> **WHAT THE TASK REQUIRES**
The result should be an exact copy of every record, with no pictures kept.

☆ ☆ ☆ ☆

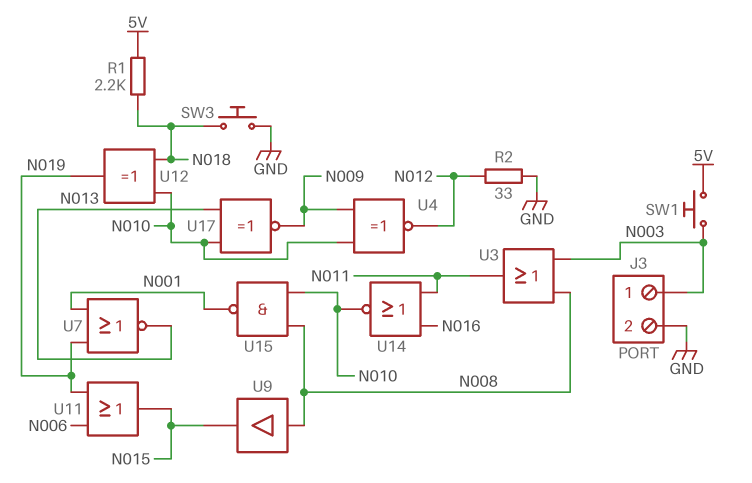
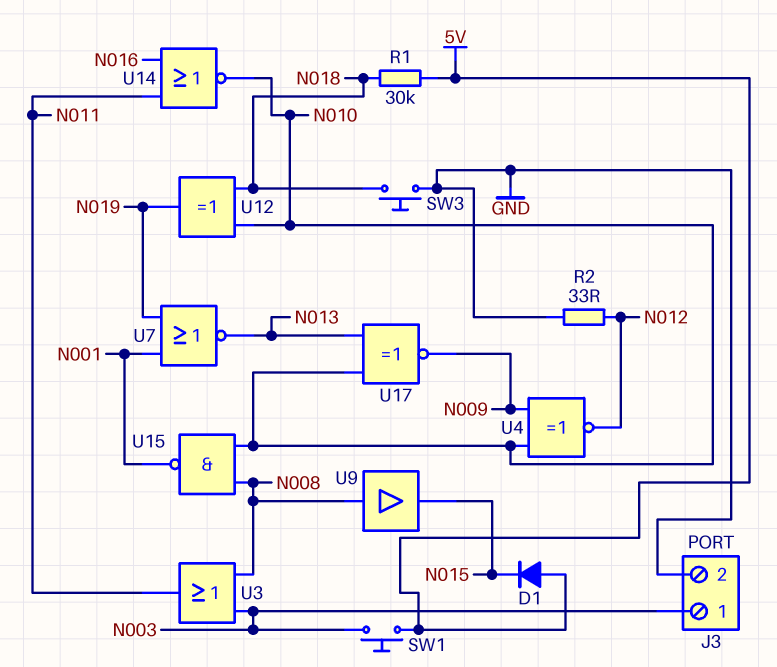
D1: none -> diode (A 5V, K N015)
R1: 2.2k (5V, N018) -> 30k (5V, N018)
U11: OR (in N006, in N019, out N015) -> none

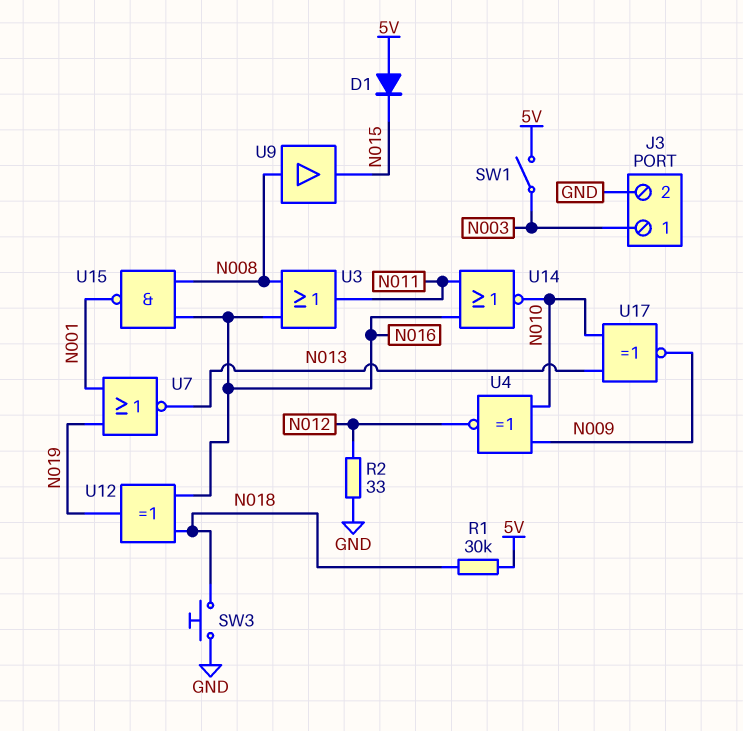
SW1: button (5V, N003) -> switch (5V, N003)
U3: OR (in N003, in N008, out N011) -> OR (in N008, in N016, out N011)
U12: XOR (in N010, in N018, out N019) -> XOR (in N016, in N018, out N019)
U15: NAND (in N008, in N010, out N001) -> NAND (in N008, in N016, out N001)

☆ ☆ ☆ ☆

> **RESULT OF THIS TASK**
D1: none -> diode (A 5V, K N015)
R1: 2.2k (5V, N018) -> 30k (5V, N018)
U11: OR (in N006, in N019, out N015) -> none

SW1: button (5V, N003) -> switch (5V, N003)
U3: OR (in N003, in N008, out N011) -> OR (in N008, in N016, out N011)
U12: XOR (in N010, in N018, out N019) -> XOR (in N016, in N018, out N019)
U15: NAND (in N008, in N010, out N001) -> NAND (in N008, in N016, out N001)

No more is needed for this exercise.